# ACTIVITY
Give back the full set of entries exactly, keeping each line intact.

Segment Start: GIVEN ENTRIES

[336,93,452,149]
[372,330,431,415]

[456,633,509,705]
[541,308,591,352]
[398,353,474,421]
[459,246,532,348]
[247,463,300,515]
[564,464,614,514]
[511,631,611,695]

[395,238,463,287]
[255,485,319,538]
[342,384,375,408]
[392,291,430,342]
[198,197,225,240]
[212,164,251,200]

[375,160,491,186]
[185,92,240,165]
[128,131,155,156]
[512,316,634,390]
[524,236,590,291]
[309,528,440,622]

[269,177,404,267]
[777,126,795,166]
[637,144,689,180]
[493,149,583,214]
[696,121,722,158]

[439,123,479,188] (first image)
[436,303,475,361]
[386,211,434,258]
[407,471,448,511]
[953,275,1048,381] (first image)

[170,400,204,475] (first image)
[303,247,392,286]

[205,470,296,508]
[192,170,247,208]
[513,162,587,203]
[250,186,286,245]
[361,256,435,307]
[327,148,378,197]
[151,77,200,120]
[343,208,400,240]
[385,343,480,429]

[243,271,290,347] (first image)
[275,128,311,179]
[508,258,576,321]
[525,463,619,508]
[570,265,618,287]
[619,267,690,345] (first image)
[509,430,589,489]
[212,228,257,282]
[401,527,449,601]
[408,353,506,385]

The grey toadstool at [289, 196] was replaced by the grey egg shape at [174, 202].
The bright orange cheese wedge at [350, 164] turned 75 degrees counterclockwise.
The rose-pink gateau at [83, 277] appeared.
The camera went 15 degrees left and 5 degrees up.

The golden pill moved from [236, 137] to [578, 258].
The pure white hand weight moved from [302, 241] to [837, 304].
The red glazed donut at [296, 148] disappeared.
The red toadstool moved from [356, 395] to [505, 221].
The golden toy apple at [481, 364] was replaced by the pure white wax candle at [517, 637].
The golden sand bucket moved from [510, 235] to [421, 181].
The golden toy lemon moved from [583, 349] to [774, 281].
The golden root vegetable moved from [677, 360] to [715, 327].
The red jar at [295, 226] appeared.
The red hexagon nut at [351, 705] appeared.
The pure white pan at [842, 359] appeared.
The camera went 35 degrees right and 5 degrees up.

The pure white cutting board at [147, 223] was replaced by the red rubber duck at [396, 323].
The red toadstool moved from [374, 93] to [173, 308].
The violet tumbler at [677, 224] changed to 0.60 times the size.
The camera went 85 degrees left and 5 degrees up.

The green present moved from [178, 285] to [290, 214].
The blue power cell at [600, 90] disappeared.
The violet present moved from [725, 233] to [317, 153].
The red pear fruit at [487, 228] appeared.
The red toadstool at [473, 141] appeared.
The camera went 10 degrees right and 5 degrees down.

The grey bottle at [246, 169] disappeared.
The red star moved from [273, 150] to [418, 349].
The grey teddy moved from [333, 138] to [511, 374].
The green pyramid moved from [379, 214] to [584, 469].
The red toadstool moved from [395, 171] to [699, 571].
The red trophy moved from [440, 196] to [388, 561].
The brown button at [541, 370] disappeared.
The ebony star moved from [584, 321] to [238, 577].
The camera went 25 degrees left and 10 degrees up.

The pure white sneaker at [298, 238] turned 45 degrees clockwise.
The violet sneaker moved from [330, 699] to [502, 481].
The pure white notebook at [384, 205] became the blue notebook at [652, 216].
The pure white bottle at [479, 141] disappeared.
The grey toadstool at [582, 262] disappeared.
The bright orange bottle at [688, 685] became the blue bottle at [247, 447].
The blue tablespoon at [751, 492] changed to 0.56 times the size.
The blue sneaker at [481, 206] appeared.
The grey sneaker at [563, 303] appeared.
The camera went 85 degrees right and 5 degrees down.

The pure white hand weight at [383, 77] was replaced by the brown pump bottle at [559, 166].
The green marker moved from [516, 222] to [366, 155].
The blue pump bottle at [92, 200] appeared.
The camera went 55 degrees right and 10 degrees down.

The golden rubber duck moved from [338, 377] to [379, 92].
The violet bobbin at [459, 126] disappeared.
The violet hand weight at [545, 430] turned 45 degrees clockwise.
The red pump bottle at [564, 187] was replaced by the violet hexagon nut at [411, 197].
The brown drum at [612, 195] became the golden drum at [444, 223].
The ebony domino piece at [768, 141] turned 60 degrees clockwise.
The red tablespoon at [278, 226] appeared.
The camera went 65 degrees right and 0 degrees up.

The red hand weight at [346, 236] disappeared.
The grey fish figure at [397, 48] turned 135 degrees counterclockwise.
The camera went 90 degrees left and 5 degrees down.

Segment End: GIVEN ENTRIES

# ANSWER AREA
[336,93,452,149]
[372,330,431,415]

[456,633,509,705]
[541,308,591,352]
[398,353,474,421]
[459,246,532,348]
[247,463,300,515]
[564,464,614,514]
[511,631,611,695]

[395,238,463,287]
[255,485,319,538]
[342,384,375,408]
[392,291,430,342]
[198,197,225,240]
[212,164,251,200]

[375,160,491,186]
[185,92,240,165]
[128,131,155,156]
[512,316,634,390]
[524,236,590,291]
[309,528,440,622]

[269,177,404,267]
[777,126,795,166]
[637,144,689,180]
[493,149,583,214]
[696,121,722,158]

[439,123,479,188] (first image)
[436,303,475,361]
[386,211,434,258]
[407,471,448,511]
[953,275,1048,381] (first image)

[170,400,204,475] (first image)
[303,247,392,286]

[205,470,296,508]
[192,170,247,208]
[513,162,587,203]
[250,186,286,245]
[361,256,435,307]
[327,148,378,197]
[151,77,200,120]
[343,208,400,240]
[385,343,480,429]

[243,271,290,347] (first image)
[275,128,311,179]
[508,258,576,321]
[525,463,619,508]
[570,265,618,287]
[619,267,690,345] (first image)
[509,430,589,489]
[212,228,257,282]
[401,527,449,601]
[408,353,506,385]

The grey toadstool at [289, 196] was replaced by the grey egg shape at [174, 202].
The bright orange cheese wedge at [350, 164] turned 75 degrees counterclockwise.
The rose-pink gateau at [83, 277] appeared.
The camera went 15 degrees left and 5 degrees up.

The golden pill moved from [236, 137] to [578, 258].
The pure white hand weight moved from [302, 241] to [837, 304].
The red glazed donut at [296, 148] disappeared.
The red toadstool moved from [356, 395] to [505, 221].
The golden toy apple at [481, 364] was replaced by the pure white wax candle at [517, 637].
The golden sand bucket moved from [510, 235] to [421, 181].
The golden toy lemon moved from [583, 349] to [774, 281].
The golden root vegetable moved from [677, 360] to [715, 327].
The red jar at [295, 226] appeared.
The red hexagon nut at [351, 705] appeared.
The pure white pan at [842, 359] appeared.
The camera went 35 degrees right and 5 degrees up.

The pure white cutting board at [147, 223] was replaced by the red rubber duck at [396, 323].
The red toadstool moved from [374, 93] to [173, 308].
The violet tumbler at [677, 224] changed to 0.60 times the size.
The camera went 85 degrees left and 5 degrees up.

The green present moved from [178, 285] to [290, 214].
The blue power cell at [600, 90] disappeared.
The violet present moved from [725, 233] to [317, 153].
The red pear fruit at [487, 228] appeared.
The red toadstool at [473, 141] appeared.
The camera went 10 degrees right and 5 degrees down.

The grey bottle at [246, 169] disappeared.
The red star moved from [273, 150] to [418, 349].
The grey teddy moved from [333, 138] to [511, 374].
The green pyramid moved from [379, 214] to [584, 469].
The red toadstool moved from [395, 171] to [699, 571].
The red trophy moved from [440, 196] to [388, 561].
The brown button at [541, 370] disappeared.
The ebony star moved from [584, 321] to [238, 577].
The camera went 25 degrees left and 10 degrees up.

The pure white sneaker at [298, 238] turned 45 degrees clockwise.
The violet sneaker moved from [330, 699] to [502, 481].
The pure white notebook at [384, 205] became the blue notebook at [652, 216].
The pure white bottle at [479, 141] disappeared.
The grey toadstool at [582, 262] disappeared.
The bright orange bottle at [688, 685] became the blue bottle at [247, 447].
The blue tablespoon at [751, 492] changed to 0.56 times the size.
The blue sneaker at [481, 206] appeared.
The grey sneaker at [563, 303] appeared.
The camera went 85 degrees right and 5 degrees down.

The pure white hand weight at [383, 77] was replaced by the brown pump bottle at [559, 166].
The green marker moved from [516, 222] to [366, 155].
The blue pump bottle at [92, 200] appeared.
The camera went 55 degrees right and 10 degrees down.

The golden rubber duck moved from [338, 377] to [379, 92].
The violet bobbin at [459, 126] disappeared.
The violet hand weight at [545, 430] turned 45 degrees clockwise.
The red pump bottle at [564, 187] was replaced by the violet hexagon nut at [411, 197].
The brown drum at [612, 195] became the golden drum at [444, 223].
The ebony domino piece at [768, 141] turned 60 degrees clockwise.
The red tablespoon at [278, 226] appeared.
The camera went 65 degrees right and 0 degrees up.

The red hand weight at [346, 236] disappeared.
The grey fish figure at [397, 48] turned 135 degrees counterclockwise.
The camera went 90 degrees left and 5 degrees down.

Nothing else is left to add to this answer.